(Exercise instructions):
Each record should be given again exactly as it appears, with no image included.

Data records:

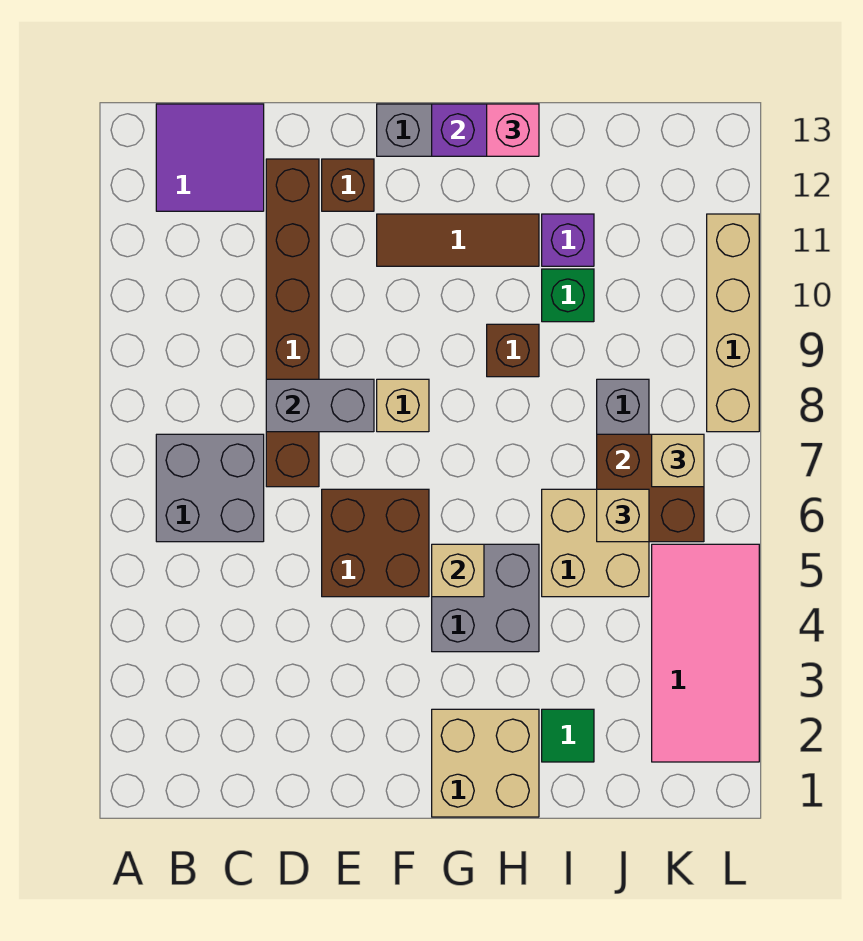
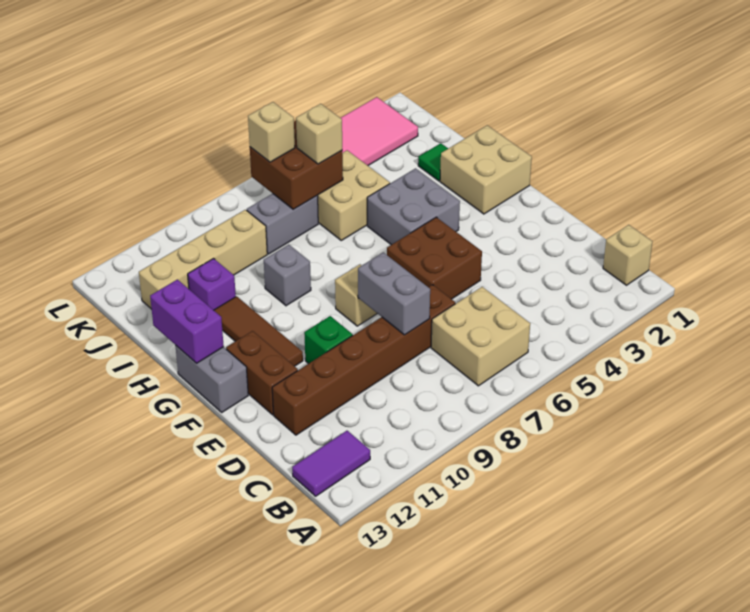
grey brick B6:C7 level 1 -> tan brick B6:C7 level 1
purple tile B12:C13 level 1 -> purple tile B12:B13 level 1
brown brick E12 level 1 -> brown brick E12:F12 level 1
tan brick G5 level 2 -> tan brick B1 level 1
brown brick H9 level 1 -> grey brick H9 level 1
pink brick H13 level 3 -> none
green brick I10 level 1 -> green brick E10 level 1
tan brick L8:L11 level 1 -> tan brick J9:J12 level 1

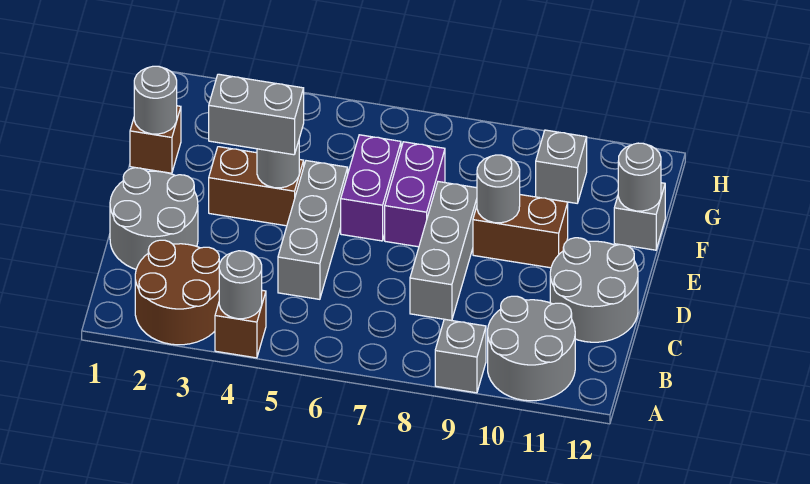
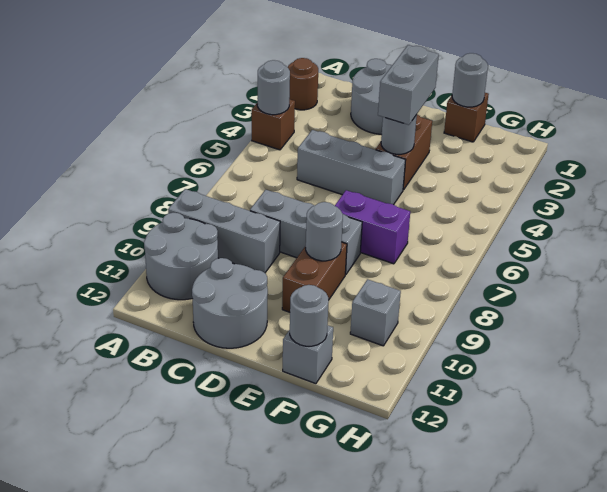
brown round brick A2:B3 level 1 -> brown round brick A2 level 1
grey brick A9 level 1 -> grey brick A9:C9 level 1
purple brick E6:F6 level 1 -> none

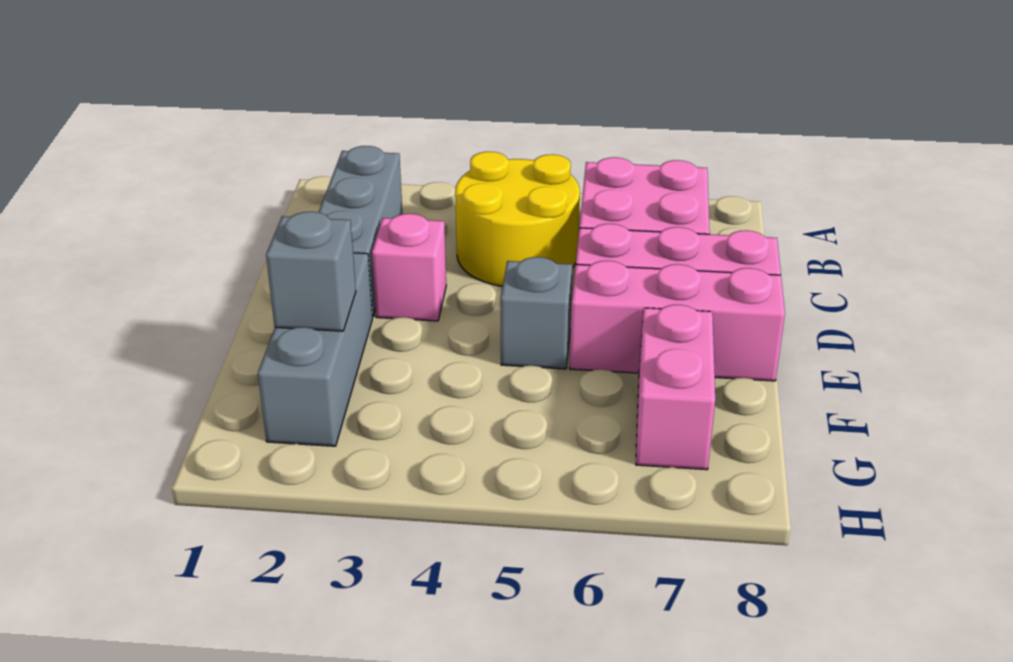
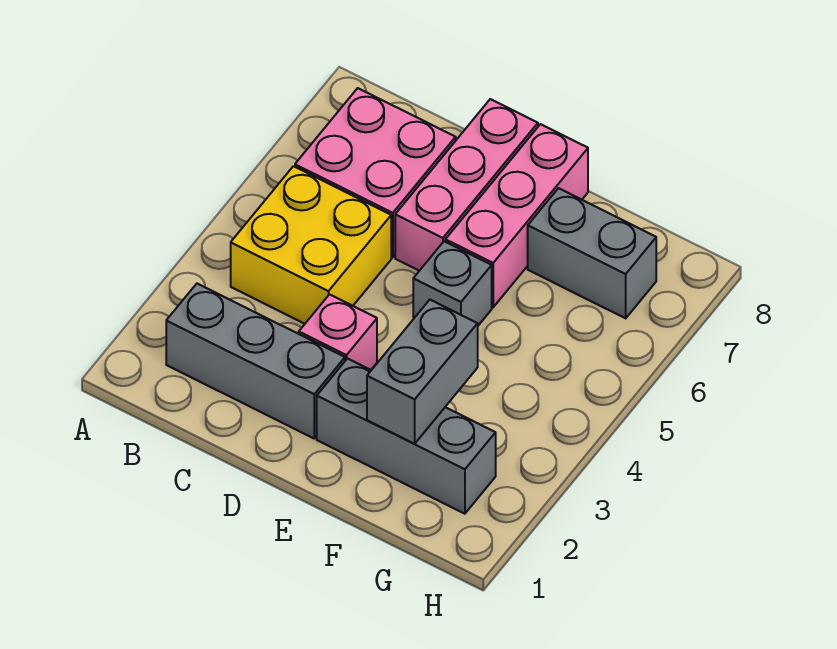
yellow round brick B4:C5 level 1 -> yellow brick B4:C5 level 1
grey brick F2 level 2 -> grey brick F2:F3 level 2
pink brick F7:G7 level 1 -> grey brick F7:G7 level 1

(Answer section):
grey brick B6:C7 level 1 -> tan brick B6:C7 level 1
purple tile B12:C13 level 1 -> purple tile B12:B13 level 1
brown brick E12 level 1 -> brown brick E12:F12 level 1
tan brick G5 level 2 -> tan brick B1 level 1
brown brick H9 level 1 -> grey brick H9 level 1
pink brick H13 level 3 -> none
green brick I10 level 1 -> green brick E10 level 1
tan brick L8:L11 level 1 -> tan brick J9:J12 level 1

brown round brick A2:B3 level 1 -> brown round brick A2 level 1
grey brick A9 level 1 -> grey brick A9:C9 level 1
purple brick E6:F6 level 1 -> none

yellow round brick B4:C5 level 1 -> yellow brick B4:C5 level 1
grey brick F2 level 2 -> grey brick F2:F3 level 2
pink brick F7:G7 level 1 -> grey brick F7:G7 level 1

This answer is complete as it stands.